BEGIN Data to examine

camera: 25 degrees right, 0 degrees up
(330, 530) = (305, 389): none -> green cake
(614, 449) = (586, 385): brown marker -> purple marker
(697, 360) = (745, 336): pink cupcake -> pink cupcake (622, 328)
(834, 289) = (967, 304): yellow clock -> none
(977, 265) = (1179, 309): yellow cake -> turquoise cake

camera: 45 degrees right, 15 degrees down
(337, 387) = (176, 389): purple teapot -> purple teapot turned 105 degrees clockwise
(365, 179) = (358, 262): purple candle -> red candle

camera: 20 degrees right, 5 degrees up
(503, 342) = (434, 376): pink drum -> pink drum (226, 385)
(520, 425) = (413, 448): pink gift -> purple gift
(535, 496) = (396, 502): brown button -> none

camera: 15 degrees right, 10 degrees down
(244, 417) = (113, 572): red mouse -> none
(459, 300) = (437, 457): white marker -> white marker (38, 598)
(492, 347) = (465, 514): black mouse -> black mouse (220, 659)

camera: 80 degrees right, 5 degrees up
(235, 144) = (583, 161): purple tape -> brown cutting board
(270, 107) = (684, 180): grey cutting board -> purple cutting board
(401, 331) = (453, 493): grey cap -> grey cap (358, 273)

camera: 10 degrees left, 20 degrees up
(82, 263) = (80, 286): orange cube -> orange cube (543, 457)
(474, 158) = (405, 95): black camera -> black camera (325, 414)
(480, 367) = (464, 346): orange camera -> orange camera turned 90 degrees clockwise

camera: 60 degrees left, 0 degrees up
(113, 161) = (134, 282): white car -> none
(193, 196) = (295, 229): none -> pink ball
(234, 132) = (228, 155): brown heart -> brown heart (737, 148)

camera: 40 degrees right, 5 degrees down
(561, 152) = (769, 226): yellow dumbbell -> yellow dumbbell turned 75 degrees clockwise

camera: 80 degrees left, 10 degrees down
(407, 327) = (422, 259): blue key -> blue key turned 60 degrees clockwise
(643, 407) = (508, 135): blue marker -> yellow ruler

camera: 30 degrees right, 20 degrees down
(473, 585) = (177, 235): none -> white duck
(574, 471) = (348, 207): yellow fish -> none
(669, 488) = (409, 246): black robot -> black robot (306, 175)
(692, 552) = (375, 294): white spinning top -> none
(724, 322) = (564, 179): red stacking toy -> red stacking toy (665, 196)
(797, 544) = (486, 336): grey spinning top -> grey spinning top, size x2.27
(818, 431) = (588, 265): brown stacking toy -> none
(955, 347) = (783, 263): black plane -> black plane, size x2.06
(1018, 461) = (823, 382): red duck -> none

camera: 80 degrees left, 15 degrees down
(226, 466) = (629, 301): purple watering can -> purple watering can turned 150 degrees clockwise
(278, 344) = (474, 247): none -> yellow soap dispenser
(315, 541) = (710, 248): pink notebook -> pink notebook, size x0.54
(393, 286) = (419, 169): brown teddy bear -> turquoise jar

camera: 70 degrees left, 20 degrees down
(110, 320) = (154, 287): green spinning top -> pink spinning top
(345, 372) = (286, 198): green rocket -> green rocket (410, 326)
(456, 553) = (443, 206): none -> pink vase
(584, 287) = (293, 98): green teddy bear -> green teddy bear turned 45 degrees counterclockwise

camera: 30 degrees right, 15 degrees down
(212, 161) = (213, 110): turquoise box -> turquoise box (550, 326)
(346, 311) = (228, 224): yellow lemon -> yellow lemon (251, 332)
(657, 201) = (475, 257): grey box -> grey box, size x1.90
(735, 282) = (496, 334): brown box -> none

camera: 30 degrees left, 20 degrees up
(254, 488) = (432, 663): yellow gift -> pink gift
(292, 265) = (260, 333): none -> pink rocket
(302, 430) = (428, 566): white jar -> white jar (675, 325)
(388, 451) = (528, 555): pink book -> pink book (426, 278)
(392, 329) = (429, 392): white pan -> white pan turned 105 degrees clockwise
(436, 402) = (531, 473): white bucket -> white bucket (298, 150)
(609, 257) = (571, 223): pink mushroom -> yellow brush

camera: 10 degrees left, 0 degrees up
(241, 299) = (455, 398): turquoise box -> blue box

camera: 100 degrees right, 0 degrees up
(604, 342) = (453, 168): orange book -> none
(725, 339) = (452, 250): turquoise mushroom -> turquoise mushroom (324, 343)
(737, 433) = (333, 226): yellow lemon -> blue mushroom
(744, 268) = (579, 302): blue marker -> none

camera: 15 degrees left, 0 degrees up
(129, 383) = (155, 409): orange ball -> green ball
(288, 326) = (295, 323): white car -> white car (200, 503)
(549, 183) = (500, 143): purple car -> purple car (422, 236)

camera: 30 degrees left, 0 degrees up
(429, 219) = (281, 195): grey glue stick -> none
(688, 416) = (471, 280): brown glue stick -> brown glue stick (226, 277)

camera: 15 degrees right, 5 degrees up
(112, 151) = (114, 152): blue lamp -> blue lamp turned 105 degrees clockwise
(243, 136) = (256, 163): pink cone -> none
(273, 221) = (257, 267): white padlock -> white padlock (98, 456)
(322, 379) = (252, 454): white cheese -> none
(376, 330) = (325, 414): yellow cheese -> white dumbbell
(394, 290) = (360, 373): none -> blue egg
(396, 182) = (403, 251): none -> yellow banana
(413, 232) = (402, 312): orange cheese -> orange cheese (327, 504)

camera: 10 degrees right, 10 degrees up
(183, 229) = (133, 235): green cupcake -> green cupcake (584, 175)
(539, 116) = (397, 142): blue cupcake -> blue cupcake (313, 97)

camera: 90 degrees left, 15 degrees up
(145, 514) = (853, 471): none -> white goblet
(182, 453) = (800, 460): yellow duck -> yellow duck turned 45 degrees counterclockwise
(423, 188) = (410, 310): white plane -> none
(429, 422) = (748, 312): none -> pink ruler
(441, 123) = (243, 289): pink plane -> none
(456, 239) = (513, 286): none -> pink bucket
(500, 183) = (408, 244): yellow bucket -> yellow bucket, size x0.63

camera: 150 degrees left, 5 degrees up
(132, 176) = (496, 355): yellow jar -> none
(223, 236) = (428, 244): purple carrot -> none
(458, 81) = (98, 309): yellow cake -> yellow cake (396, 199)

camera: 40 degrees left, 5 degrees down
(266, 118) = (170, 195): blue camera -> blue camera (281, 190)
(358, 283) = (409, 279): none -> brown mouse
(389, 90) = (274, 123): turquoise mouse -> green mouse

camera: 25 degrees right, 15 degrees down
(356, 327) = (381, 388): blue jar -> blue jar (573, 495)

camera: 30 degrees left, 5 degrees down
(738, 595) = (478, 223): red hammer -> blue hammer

END Data to examine

• [Work instructions]:
What lines in the entries above hold "lemon"? Copy every one.

• [Solution for this problem]:
(346, 311) = (228, 224): yellow lemon -> yellow lemon (251, 332)
(737, 433) = (333, 226): yellow lemon -> blue mushroom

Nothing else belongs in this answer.